Dataset entries
--------------------------------

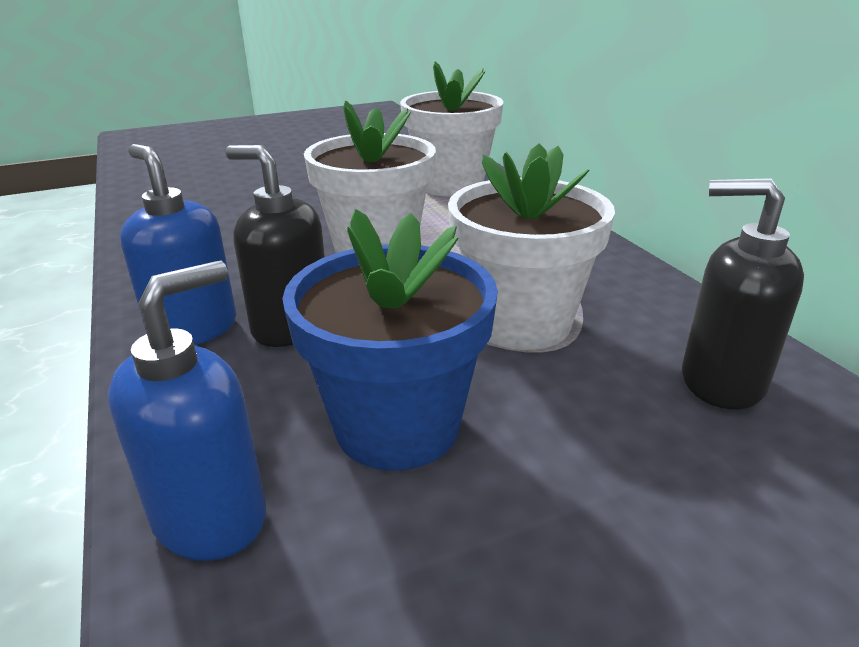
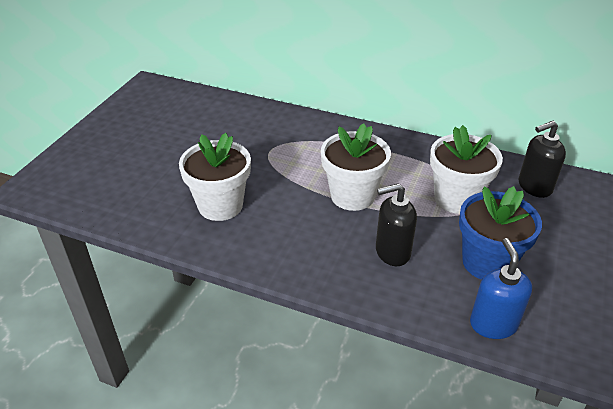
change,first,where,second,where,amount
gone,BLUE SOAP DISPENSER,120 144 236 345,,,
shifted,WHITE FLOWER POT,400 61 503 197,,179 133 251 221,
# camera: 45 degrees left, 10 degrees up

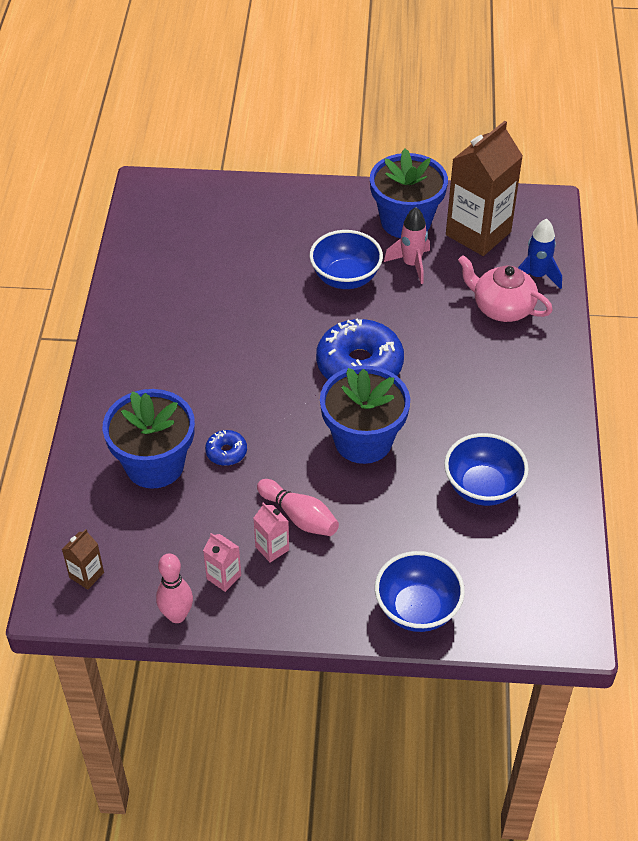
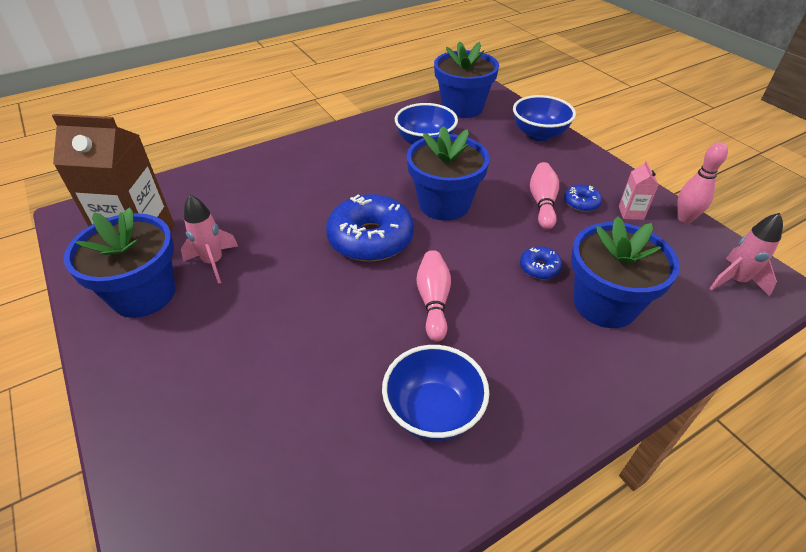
change,first,where,second,where,amount
swapped,BROWN CARTON,62 529 104 590,PINK ROCKET,709 213 783 297,
swapped,PINK CARTON,254 502 289 563,BLUE DONUT,564 185 602 212,
shifted,BLUE BOWL,310 230 383 289,,382 345 490 441,
gone,PINK TEAPOT,458 255 553 322,,,
gone,BLUE ROCKET,518 218 562 289,,,
new,,,PINK BOWLING PIN,416 250 451 342,
new,,,BLUE FLOWER POT,434 41 499 118,
# camera: 125 degrees left, 5 degrees down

--------------------------------

## How to complete this task
Once the pictures are set aside, repeat the data above exactly.

## Written solution
change,first,where,second,where,amount
gone,BLUE SOAP DISPENSER,120 144 236 345,,,
shifted,WHITE FLOWER POT,400 61 503 197,,179 133 251 221,
# camera: 45 degrees left, 10 degrees up

change,first,where,second,where,amount
swapped,BROWN CARTON,62 529 104 590,PINK ROCKET,709 213 783 297,
swapped,PINK CARTON,254 502 289 563,BLUE DONUT,564 185 602 212,
shifted,BLUE BOWL,310 230 383 289,,382 345 490 441,
gone,PINK TEAPOT,458 255 553 322,,,
gone,BLUE ROCKET,518 218 562 289,,,
new,,,PINK BOWLING PIN,416 250 451 342,
new,,,BLUE FLOWER POT,434 41 499 118,
# camera: 125 degrees left, 5 degrees down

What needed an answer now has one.